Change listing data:
BEGIN

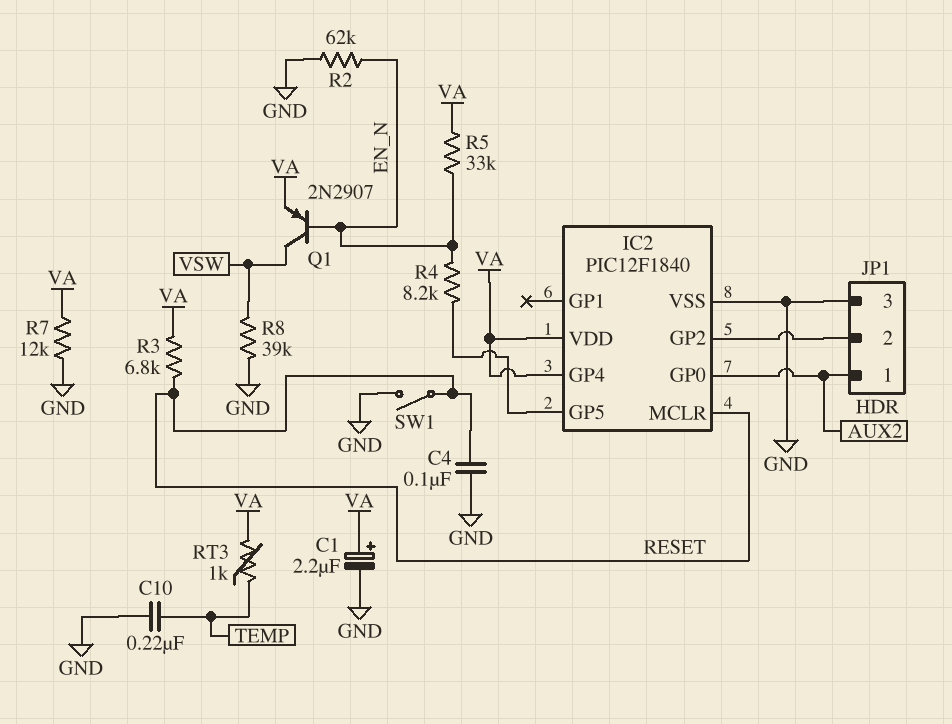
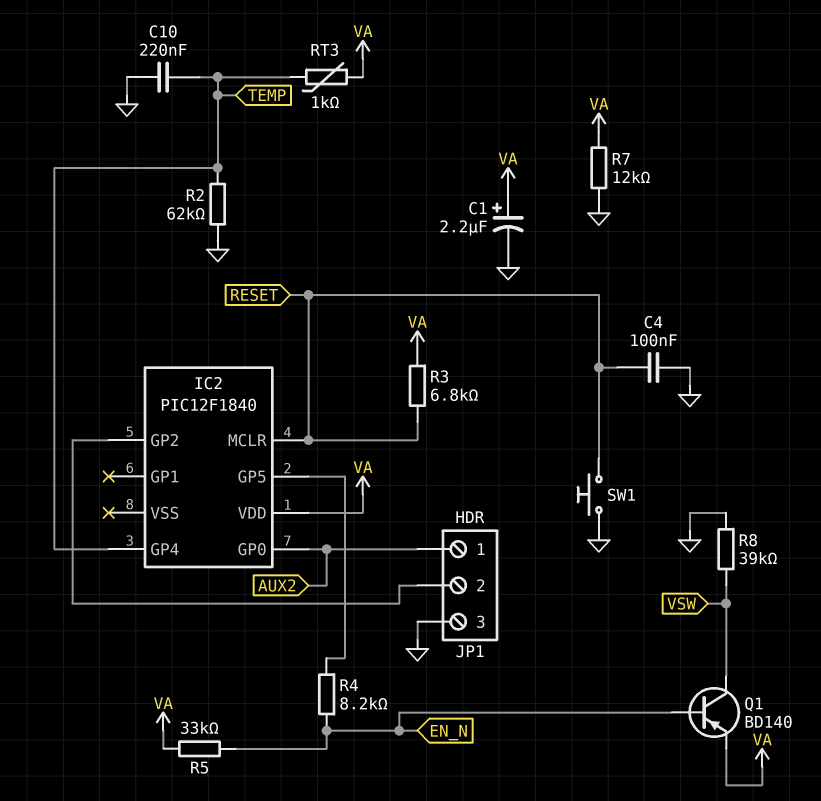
IC2 pin GP4: VA -> TEMP
IC2 pin VSS: GND -> none
Q1: PNP 2N2907 (B EN_N, C VSW, E VA) -> PNP BD140 (B EN_N, C VSW, E VA)
R2: 62k (EN_N, GND) -> 62k (GND, TEMP)
SW1: switch (GND, RESET) -> button (GND, RESET)

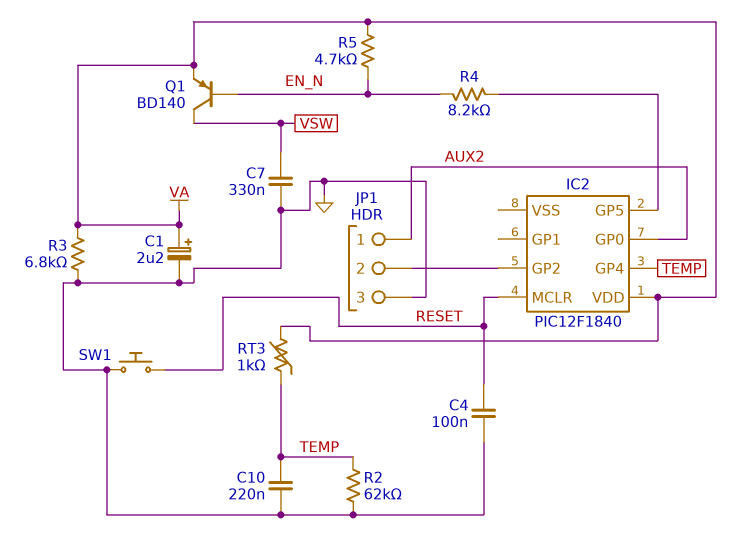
C7: none -> 330nF (GND, VSW)
R3: 6.8k (RESET, VA) -> 6.8k (GND, VA)
R5: 33k (EN_N, VA) -> 4.7k (EN_N, VA)
R7: 12k (GND, VA) -> none
R8: 39k (GND, VSW) -> none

END

[Task requirements]
Give the lines again exactly, starting where the entries begin and stopping once the line with "R7: 12k (GND, VA) -> none" is included; pictures are not copied.

[Your response]
IC2 pin GP4: VA -> TEMP
IC2 pin VSS: GND -> none
Q1: PNP 2N2907 (B EN_N, C VSW, E VA) -> PNP BD140 (B EN_N, C VSW, E VA)
R2: 62k (EN_N, GND) -> 62k (GND, TEMP)
SW1: switch (GND, RESET) -> button (GND, RESET)

C7: none -> 330nF (GND, VSW)
R3: 6.8k (RESET, VA) -> 6.8k (GND, VA)
R5: 33k (EN_N, VA) -> 4.7k (EN_N, VA)
R7: 12k (GND, VA) -> none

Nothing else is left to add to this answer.